Exercise goal
Reproduce, exactly, the lines of the material below from the line containing "purple cup: 7 -> 6" through the line containing "grey egg: 4 -> 3", with both end lines included and nothing else.

Excerpted data
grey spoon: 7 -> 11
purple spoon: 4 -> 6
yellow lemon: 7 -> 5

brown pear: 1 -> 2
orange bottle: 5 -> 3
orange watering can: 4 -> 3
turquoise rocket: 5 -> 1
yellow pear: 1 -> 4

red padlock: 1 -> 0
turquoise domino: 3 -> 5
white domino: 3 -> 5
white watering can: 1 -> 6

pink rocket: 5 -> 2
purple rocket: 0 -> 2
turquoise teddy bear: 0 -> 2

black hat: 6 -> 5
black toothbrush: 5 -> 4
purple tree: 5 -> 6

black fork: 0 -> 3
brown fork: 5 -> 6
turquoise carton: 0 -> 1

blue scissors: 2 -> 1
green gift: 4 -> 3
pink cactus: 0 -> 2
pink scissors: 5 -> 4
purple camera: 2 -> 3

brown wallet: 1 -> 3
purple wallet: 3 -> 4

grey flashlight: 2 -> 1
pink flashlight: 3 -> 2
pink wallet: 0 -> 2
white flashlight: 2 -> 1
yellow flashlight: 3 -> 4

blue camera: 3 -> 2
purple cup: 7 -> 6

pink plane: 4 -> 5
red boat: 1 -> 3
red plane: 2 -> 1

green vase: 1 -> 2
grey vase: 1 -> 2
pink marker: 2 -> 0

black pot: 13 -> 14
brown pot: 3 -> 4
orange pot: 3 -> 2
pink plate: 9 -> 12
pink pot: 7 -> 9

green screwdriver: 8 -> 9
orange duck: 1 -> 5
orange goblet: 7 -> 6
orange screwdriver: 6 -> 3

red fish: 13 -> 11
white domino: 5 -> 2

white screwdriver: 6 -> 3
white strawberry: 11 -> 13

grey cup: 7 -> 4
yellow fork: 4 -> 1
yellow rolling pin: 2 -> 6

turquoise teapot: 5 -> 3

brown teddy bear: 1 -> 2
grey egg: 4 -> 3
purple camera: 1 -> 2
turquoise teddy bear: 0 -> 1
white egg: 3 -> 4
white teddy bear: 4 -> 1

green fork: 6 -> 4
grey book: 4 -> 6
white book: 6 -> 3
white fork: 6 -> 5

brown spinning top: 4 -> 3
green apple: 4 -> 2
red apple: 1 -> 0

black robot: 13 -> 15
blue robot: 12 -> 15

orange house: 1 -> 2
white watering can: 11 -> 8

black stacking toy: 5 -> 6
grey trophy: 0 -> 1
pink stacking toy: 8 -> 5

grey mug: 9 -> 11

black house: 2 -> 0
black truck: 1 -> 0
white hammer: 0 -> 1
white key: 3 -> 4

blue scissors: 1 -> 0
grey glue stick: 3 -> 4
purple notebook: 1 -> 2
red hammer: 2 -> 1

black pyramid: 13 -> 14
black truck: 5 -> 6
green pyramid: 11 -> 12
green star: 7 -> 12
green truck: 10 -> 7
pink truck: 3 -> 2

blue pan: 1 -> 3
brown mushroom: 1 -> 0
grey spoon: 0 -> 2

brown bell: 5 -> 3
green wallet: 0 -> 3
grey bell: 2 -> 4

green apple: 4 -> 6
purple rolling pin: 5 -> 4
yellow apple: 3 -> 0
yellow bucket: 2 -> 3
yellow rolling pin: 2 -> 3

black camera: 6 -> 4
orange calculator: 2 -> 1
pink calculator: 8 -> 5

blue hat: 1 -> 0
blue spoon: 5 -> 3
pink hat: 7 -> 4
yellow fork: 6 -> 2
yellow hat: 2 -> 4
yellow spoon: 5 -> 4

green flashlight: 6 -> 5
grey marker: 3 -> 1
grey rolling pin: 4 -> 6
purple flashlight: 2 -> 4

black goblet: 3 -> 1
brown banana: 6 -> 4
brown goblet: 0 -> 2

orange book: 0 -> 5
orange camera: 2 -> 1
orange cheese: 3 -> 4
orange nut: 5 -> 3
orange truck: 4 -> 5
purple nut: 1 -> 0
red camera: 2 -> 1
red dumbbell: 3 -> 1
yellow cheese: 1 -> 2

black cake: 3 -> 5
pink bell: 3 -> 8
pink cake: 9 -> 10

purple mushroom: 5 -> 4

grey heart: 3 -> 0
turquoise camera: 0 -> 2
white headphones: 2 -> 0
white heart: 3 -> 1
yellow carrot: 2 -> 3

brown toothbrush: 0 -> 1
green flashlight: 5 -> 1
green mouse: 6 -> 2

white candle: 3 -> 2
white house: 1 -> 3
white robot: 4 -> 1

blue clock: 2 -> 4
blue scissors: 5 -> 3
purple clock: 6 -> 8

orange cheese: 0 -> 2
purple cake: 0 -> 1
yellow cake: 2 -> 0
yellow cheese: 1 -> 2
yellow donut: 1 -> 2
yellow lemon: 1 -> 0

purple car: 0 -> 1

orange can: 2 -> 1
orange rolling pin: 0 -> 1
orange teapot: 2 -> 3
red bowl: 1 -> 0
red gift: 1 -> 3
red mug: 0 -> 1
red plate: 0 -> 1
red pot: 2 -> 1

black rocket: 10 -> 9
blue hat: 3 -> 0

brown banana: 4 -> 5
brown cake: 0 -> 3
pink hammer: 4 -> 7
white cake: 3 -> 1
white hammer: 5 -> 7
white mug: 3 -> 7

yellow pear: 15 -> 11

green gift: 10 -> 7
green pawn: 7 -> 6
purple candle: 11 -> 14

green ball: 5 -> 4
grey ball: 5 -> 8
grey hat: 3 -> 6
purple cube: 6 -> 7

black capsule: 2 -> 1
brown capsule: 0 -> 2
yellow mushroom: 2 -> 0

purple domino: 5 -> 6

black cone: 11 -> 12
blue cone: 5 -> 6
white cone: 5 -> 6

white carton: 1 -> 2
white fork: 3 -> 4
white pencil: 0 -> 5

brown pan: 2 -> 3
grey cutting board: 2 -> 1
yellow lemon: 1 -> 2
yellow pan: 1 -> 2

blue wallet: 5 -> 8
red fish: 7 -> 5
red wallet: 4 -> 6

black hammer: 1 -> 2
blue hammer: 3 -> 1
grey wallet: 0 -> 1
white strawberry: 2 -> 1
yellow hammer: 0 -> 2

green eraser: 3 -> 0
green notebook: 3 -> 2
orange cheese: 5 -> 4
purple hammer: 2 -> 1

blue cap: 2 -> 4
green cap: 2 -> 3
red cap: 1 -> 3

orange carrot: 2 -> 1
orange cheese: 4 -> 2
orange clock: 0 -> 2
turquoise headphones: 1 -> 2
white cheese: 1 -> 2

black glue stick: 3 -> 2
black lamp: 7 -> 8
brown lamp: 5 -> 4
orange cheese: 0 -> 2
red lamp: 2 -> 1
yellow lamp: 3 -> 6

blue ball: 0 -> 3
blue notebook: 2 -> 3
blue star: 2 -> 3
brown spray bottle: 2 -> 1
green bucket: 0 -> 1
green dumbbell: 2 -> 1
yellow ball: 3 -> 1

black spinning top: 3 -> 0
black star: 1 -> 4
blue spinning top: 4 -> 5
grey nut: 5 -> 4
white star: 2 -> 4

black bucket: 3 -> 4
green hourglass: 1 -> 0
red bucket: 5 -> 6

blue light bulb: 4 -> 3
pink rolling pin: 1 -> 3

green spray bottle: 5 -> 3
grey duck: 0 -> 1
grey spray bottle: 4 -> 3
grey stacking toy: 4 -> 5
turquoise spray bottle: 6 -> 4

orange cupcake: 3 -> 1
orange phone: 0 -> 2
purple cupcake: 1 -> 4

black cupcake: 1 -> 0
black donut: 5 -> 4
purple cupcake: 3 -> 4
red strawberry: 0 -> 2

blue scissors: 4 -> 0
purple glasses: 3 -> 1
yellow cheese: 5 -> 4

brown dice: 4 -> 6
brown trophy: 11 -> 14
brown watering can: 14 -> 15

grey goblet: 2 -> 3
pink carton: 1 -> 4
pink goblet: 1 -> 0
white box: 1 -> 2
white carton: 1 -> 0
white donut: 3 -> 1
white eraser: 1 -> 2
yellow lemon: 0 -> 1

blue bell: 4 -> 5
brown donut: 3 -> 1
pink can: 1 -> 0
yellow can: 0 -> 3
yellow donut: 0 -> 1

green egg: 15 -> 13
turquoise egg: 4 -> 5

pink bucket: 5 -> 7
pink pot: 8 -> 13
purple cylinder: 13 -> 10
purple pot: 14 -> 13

Answer
purple cup: 7 -> 6

pink plane: 4 -> 5
red boat: 1 -> 3
red plane: 2 -> 1

green vase: 1 -> 2
grey vase: 1 -> 2
pink marker: 2 -> 0

black pot: 13 -> 14
brown pot: 3 -> 4
orange pot: 3 -> 2
pink plate: 9 -> 12
pink pot: 7 -> 9

green screwdriver: 8 -> 9
orange duck: 1 -> 5
orange goblet: 7 -> 6
orange screwdriver: 6 -> 3

red fish: 13 -> 11
white domino: 5 -> 2

white screwdriver: 6 -> 3
white strawberry: 11 -> 13

grey cup: 7 -> 4
yellow fork: 4 -> 1
yellow rolling pin: 2 -> 6

turquoise teapot: 5 -> 3

brown teddy bear: 1 -> 2
grey egg: 4 -> 3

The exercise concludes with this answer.